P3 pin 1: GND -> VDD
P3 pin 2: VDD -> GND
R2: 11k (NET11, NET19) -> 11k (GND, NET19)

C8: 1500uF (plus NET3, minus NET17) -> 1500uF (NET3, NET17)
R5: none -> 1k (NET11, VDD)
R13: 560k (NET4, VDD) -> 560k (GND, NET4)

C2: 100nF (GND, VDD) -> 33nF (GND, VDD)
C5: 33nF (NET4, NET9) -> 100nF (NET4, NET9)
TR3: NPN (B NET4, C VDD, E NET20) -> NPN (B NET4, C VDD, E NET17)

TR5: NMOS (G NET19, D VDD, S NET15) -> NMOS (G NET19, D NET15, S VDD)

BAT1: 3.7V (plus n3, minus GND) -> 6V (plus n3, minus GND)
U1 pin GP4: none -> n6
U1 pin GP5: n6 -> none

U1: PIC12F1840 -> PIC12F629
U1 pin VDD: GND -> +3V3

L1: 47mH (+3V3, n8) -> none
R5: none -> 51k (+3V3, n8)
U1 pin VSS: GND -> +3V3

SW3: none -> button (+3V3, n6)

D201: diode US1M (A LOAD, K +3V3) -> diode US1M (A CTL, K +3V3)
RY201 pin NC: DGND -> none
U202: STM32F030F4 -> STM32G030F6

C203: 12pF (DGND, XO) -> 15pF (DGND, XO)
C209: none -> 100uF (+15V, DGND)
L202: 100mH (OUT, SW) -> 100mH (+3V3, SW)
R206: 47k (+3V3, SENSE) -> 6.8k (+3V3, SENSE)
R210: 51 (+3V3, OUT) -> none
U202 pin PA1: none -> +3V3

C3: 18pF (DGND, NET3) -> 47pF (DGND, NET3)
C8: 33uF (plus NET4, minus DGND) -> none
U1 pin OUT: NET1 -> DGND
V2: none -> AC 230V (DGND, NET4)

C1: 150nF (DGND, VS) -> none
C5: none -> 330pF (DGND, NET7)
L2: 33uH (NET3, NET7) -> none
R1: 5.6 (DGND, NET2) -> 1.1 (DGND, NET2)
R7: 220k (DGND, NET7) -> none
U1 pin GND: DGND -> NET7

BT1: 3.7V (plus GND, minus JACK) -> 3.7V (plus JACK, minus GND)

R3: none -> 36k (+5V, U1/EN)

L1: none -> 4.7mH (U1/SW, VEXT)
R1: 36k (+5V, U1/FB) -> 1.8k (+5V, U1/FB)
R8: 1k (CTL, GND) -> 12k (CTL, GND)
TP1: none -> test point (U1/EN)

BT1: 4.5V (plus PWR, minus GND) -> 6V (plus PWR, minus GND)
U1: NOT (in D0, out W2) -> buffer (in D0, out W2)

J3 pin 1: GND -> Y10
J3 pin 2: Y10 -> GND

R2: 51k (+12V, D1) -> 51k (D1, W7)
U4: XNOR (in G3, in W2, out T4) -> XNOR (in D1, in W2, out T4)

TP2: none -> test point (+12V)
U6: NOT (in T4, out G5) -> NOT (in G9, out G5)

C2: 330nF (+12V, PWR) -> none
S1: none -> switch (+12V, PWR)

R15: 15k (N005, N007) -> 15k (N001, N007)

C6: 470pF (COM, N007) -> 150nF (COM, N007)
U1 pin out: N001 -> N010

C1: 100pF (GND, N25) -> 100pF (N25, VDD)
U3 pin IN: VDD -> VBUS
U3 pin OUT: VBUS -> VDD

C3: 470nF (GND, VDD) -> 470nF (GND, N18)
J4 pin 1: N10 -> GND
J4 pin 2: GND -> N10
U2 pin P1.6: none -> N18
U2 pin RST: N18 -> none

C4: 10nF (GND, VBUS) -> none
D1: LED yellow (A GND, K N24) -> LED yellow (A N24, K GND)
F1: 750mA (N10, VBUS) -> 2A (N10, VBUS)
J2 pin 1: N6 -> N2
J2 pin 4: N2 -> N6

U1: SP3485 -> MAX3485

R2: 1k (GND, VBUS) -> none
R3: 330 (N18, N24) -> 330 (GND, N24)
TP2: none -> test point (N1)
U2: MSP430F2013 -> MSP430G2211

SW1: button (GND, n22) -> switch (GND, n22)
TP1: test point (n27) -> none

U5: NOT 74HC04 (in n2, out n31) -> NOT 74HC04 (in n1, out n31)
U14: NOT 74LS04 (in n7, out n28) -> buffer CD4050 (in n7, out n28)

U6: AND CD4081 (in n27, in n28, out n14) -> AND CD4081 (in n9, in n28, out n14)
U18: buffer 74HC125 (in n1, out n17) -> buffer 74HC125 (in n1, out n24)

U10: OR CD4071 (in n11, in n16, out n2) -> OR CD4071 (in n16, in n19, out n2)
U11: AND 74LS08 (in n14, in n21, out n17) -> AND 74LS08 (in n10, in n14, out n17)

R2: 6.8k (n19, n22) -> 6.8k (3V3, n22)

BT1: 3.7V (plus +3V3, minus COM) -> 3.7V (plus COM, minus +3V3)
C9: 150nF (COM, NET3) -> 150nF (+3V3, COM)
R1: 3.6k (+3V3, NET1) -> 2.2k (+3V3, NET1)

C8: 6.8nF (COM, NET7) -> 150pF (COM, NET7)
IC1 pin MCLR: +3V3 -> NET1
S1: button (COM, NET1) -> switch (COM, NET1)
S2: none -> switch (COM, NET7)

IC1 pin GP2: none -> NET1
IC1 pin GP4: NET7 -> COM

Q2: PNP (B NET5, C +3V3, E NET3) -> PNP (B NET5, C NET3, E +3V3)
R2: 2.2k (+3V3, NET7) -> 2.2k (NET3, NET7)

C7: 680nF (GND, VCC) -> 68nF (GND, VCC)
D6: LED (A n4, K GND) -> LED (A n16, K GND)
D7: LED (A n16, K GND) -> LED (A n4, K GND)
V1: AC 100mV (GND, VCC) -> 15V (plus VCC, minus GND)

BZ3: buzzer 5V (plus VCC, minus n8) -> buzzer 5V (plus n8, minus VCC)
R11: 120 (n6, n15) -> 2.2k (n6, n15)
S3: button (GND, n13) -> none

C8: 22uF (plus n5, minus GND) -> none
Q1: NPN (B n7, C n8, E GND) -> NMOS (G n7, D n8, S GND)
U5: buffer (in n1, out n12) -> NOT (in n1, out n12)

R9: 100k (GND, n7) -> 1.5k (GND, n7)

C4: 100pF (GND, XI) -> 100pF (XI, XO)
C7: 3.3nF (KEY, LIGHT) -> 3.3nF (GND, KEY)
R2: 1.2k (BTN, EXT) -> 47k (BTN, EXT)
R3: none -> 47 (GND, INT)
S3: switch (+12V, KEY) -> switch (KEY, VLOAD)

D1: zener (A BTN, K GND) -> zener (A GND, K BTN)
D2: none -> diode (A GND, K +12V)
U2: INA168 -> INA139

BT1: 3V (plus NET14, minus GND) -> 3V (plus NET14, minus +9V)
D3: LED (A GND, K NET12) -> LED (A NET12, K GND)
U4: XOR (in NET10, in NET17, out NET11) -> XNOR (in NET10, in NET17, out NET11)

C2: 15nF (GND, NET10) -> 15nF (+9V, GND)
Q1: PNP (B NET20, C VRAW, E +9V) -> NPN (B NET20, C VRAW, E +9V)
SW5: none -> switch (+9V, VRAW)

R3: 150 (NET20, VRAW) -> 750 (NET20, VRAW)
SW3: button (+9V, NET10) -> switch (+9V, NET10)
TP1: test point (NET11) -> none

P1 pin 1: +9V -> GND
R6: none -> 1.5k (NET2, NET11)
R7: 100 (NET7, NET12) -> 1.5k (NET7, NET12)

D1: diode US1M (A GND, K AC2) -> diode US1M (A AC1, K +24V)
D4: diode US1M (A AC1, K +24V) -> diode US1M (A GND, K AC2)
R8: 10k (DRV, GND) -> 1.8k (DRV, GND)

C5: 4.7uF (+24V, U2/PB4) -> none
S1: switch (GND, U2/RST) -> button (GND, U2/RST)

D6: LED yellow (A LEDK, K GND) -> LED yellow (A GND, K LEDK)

-- -- --

[Problem details]:
Find all the lines with "switch" in the data and copy them.

[Reply to the exercise]:
S1: none -> switch (+12V, PWR)
SW1: button (GND, n22) -> switch (GND, n22)
S1: button (COM, NET1) -> switch (COM, NET1)
S2: none -> switch (COM, NET7)
S3: switch (+12V, KEY) -> switch (KEY, VLOAD)
SW5: none -> switch (+9V, VRAW)
SW3: button (+9V, NET10) -> switch (+9V, NET10)
S1: switch (GND, U2/RST) -> button (GND, U2/RST)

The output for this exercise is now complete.